• _Prompt_: Each line in the material below, starting at the one that contains "IMU2 pin SCL: 16 -> A2" and ending at the one that contains "IMU2 pin INT: RX -> A0", should be repeated exactly; the pictures should not.

• _Data in this exercise_:
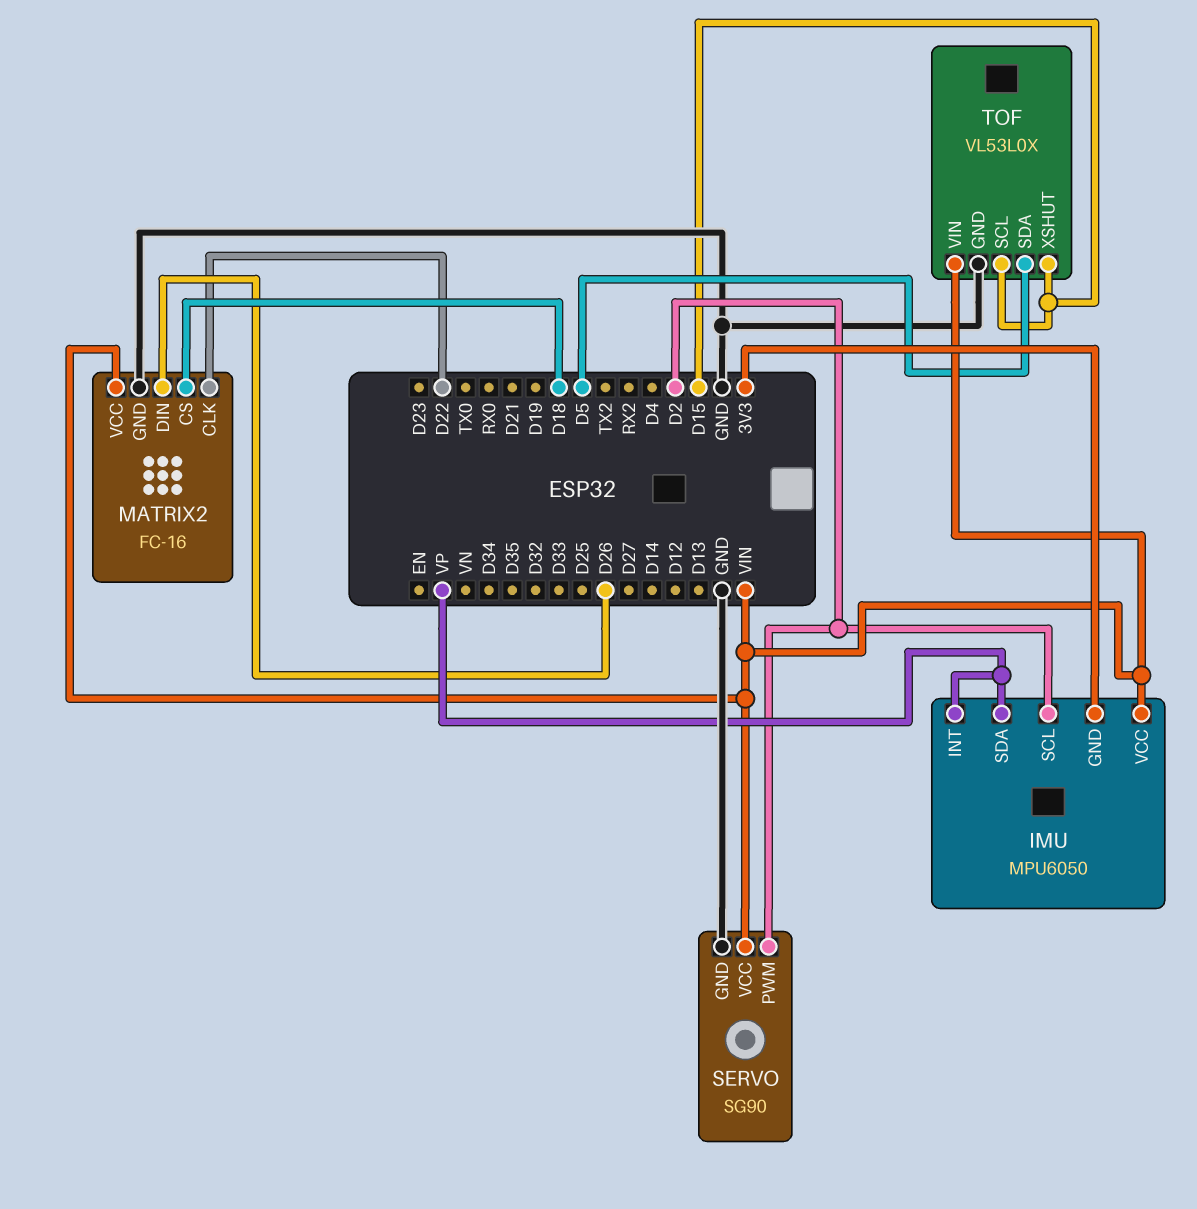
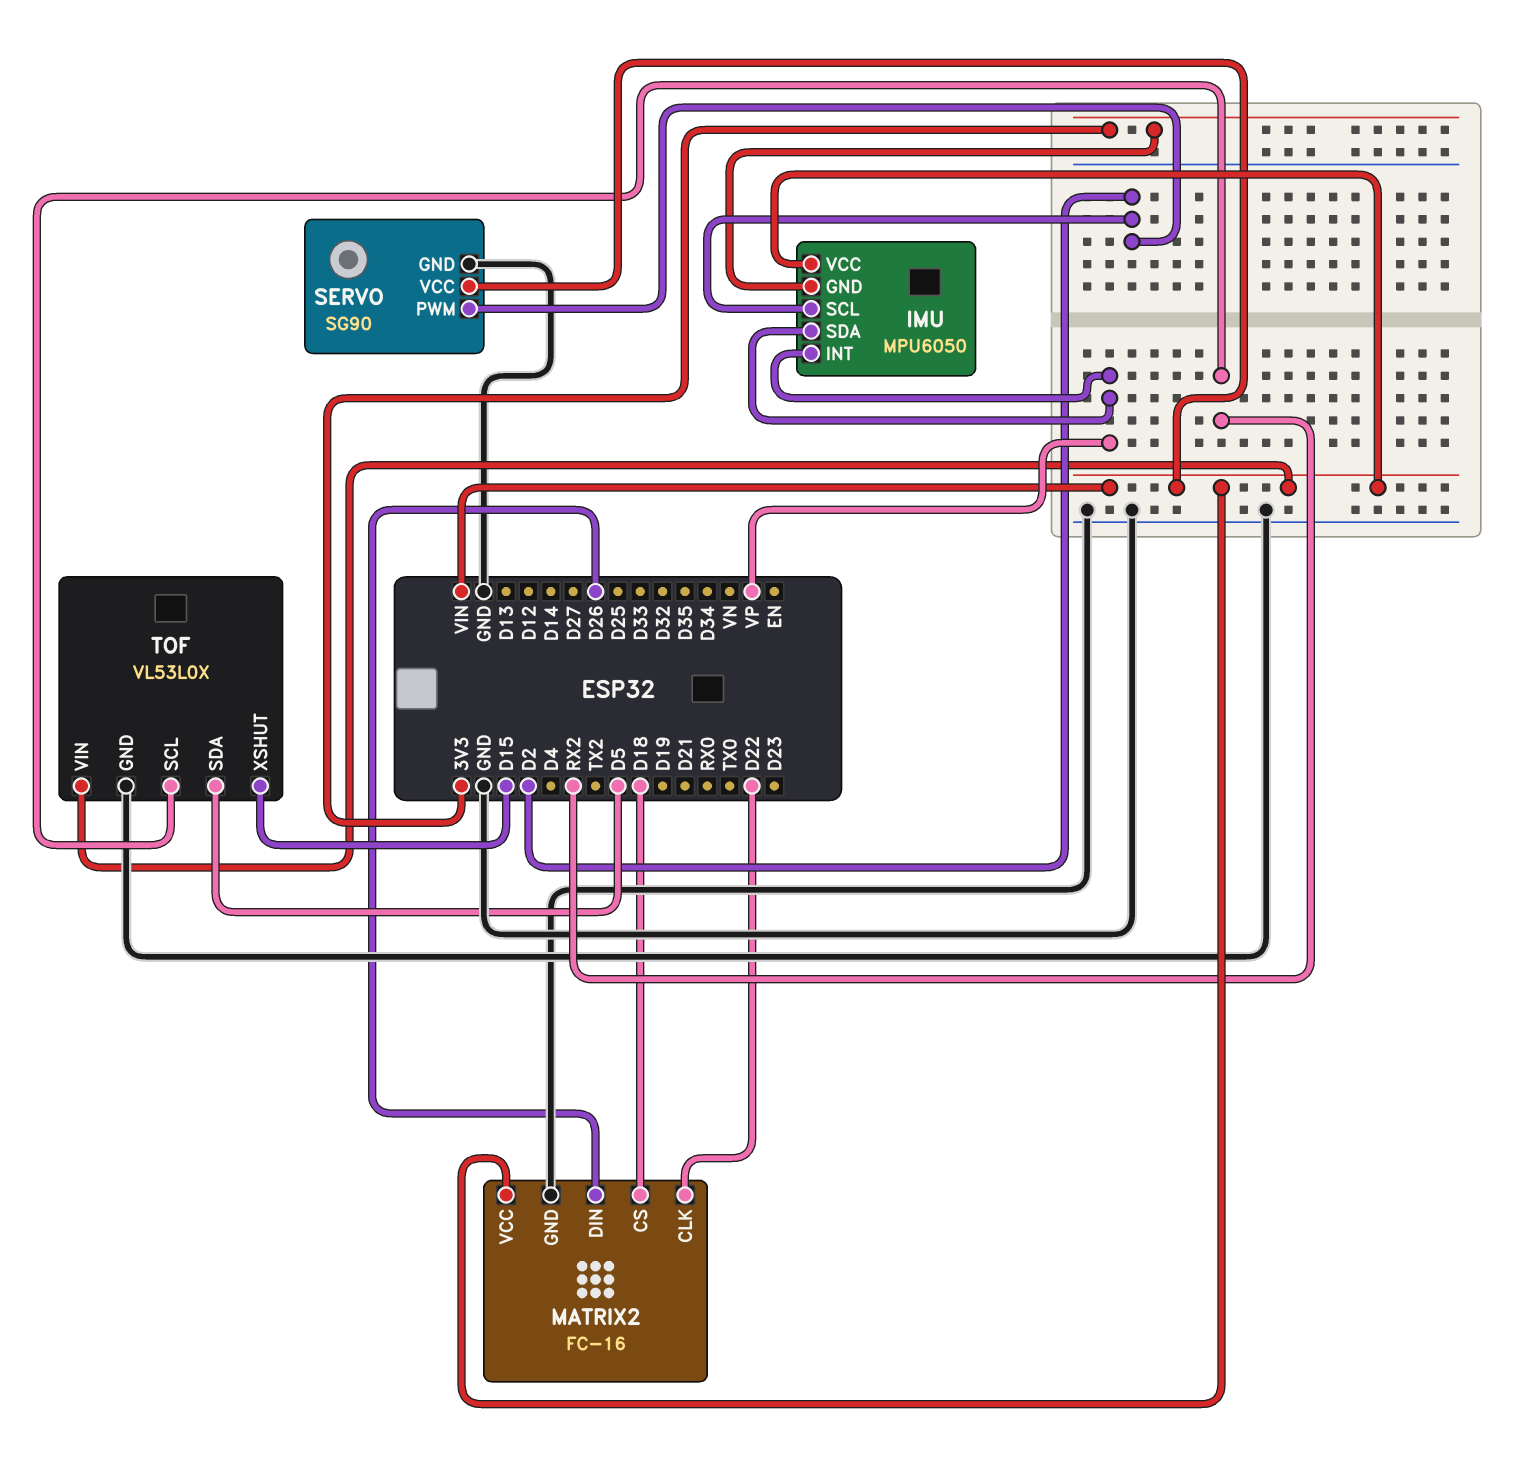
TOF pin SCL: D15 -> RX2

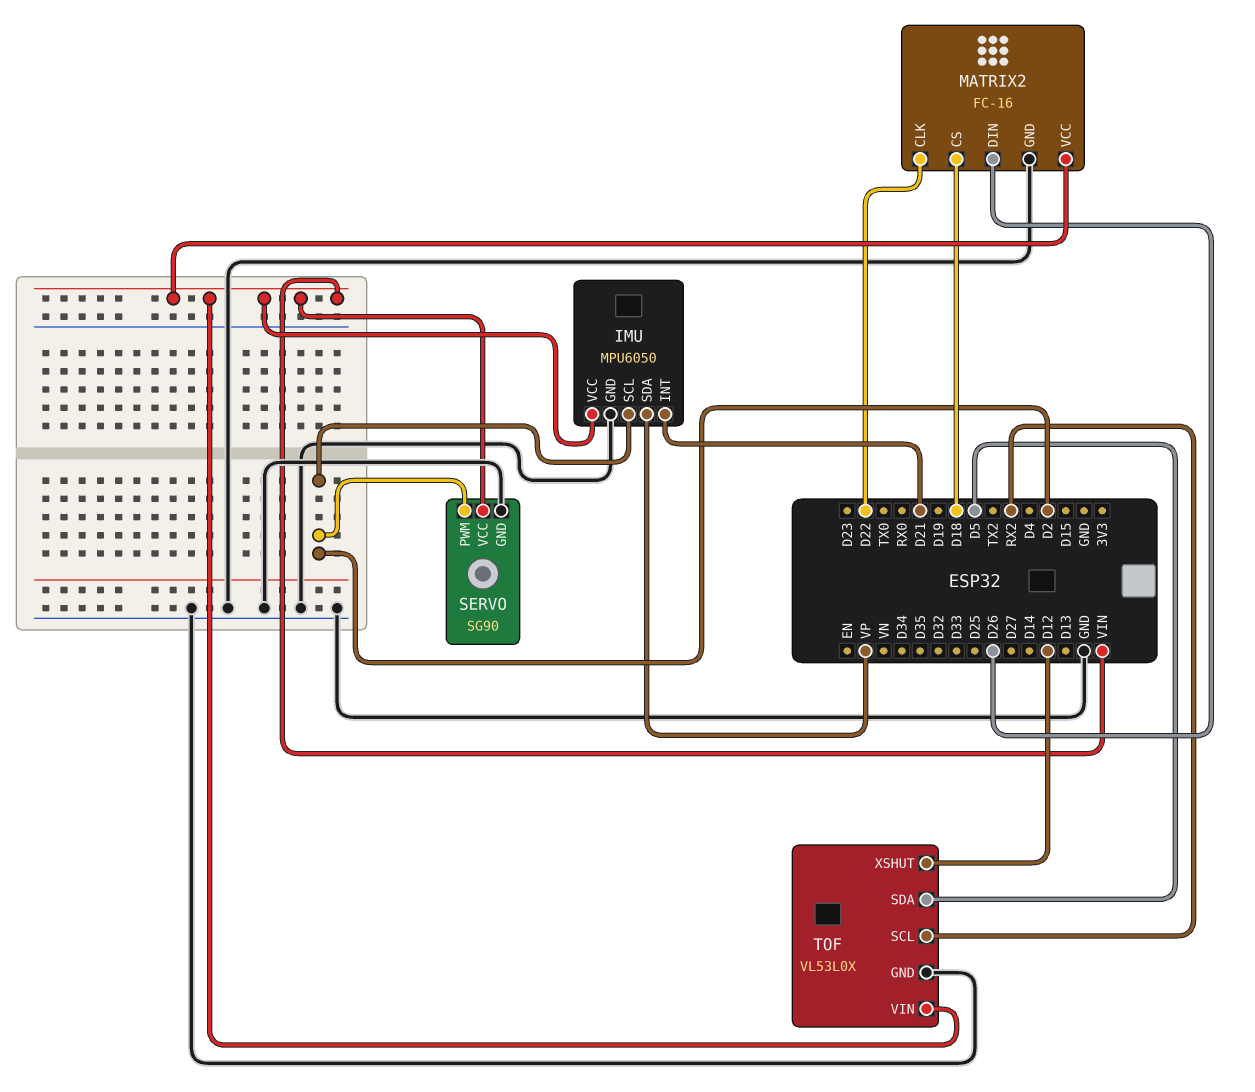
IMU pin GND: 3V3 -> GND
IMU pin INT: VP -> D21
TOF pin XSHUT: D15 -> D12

* * *

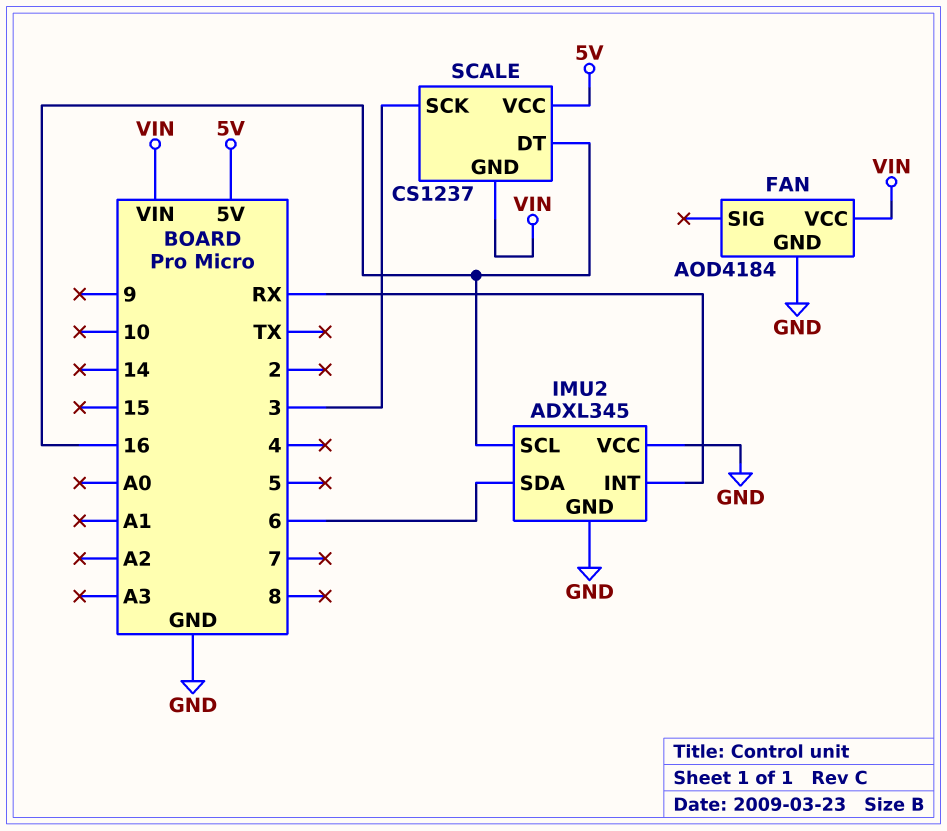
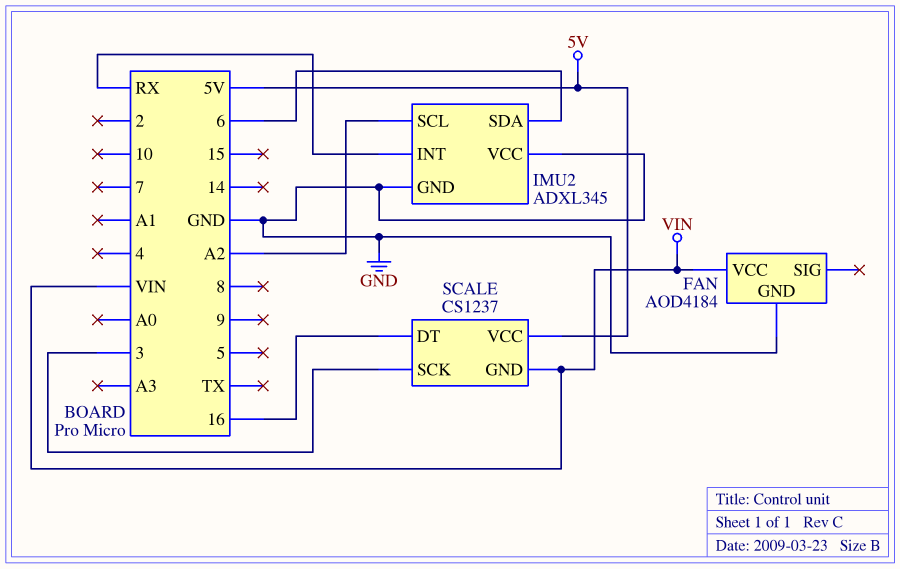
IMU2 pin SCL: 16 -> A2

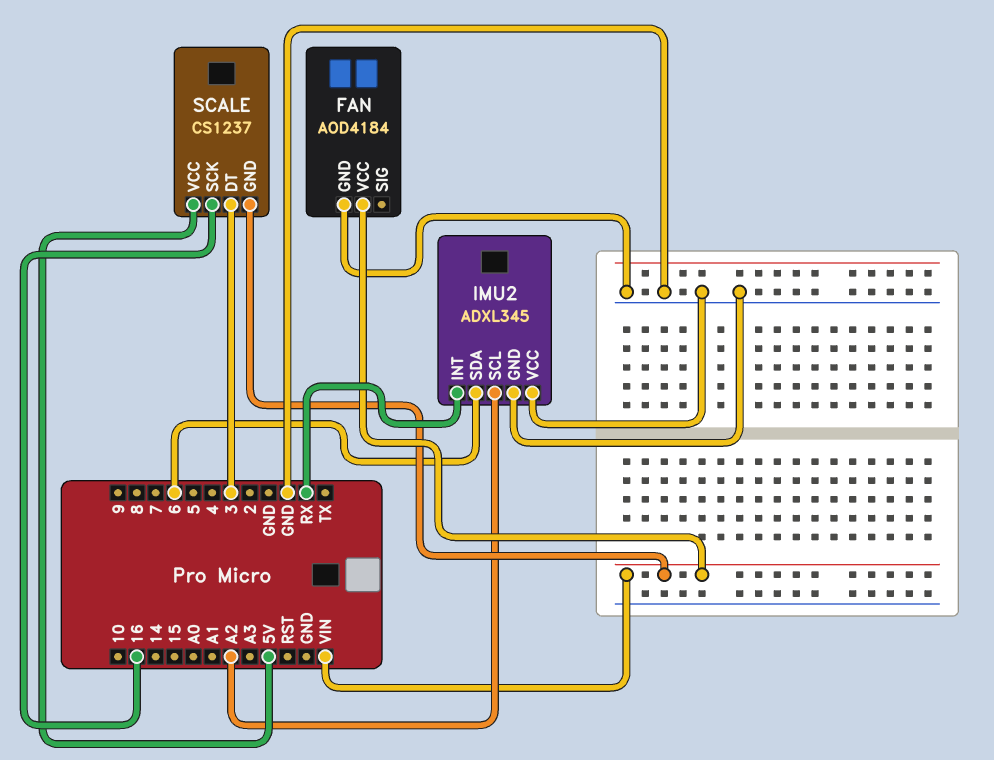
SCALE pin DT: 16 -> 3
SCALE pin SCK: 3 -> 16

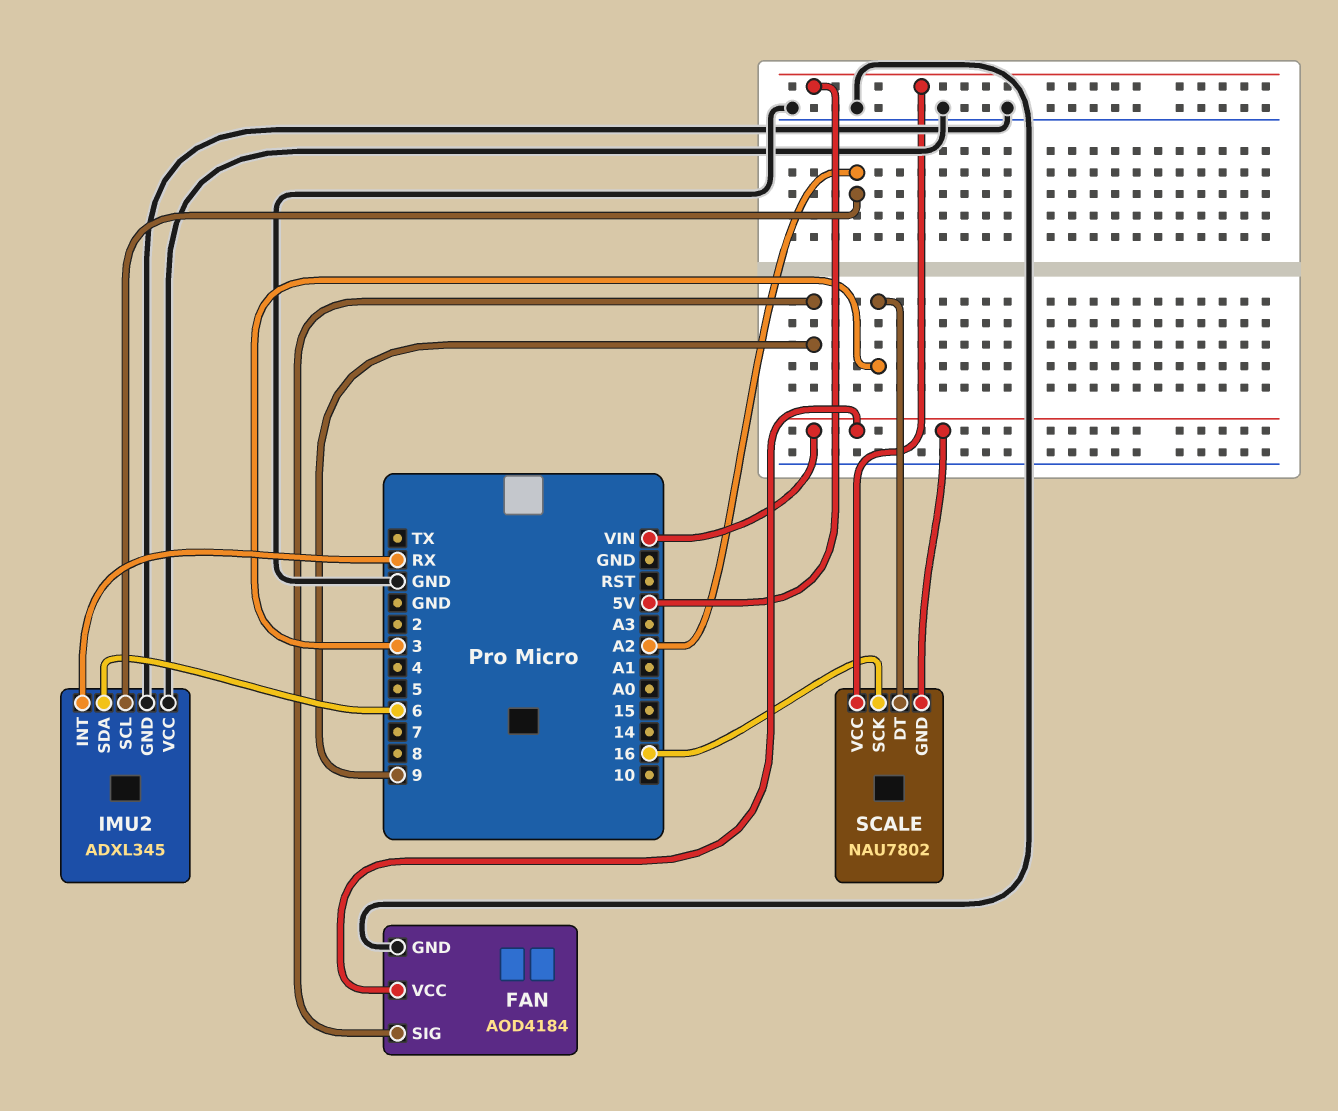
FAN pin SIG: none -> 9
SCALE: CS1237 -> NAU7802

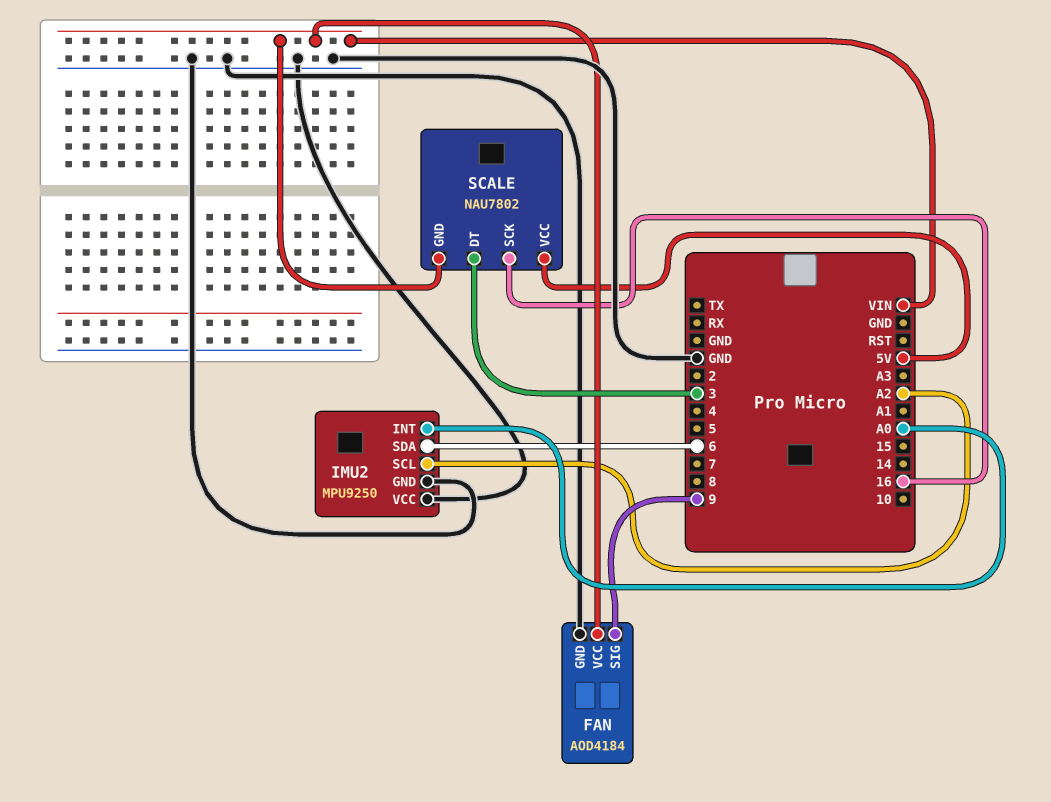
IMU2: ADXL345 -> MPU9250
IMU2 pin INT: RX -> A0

• _Task response_:
IMU2 pin SCL: 16 -> A2

SCALE pin DT: 16 -> 3
SCALE pin SCK: 3 -> 16

FAN pin SIG: none -> 9
SCALE: CS1237 -> NAU7802

IMU2: ADXL345 -> MPU9250
IMU2 pin INT: RX -> A0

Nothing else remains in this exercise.